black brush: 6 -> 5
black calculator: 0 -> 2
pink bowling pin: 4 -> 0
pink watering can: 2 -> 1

·····

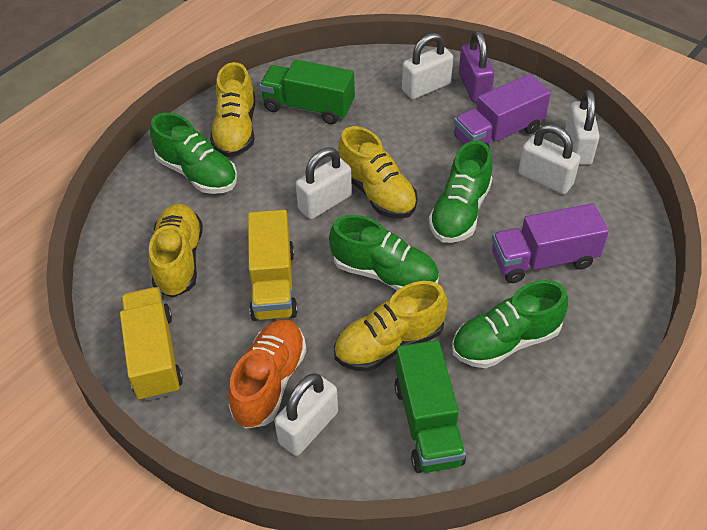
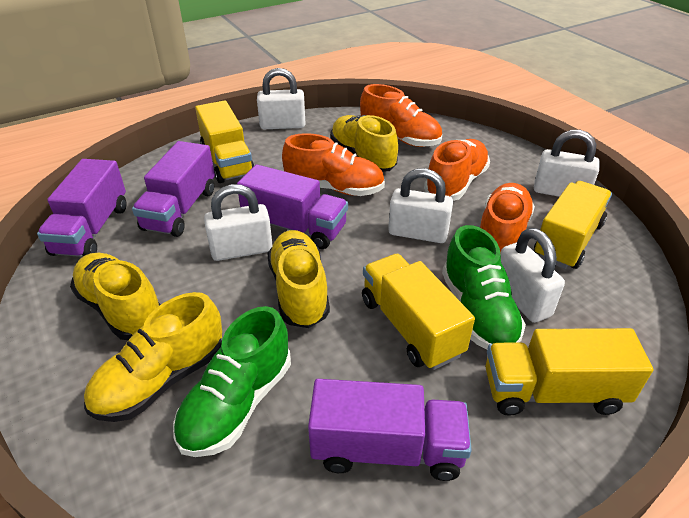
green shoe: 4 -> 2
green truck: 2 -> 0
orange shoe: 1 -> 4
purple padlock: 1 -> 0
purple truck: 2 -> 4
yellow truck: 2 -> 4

·····

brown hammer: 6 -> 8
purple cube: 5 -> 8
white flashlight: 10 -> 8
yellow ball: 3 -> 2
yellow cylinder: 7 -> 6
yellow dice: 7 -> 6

·····

> WHAT NEEDS TO BE DONE
Anywhere the listing shows the word "purple", copy the full line.

> ANSWER FOR THE TASK
purple padlock: 1 -> 0
purple truck: 2 -> 4
purple cube: 5 -> 8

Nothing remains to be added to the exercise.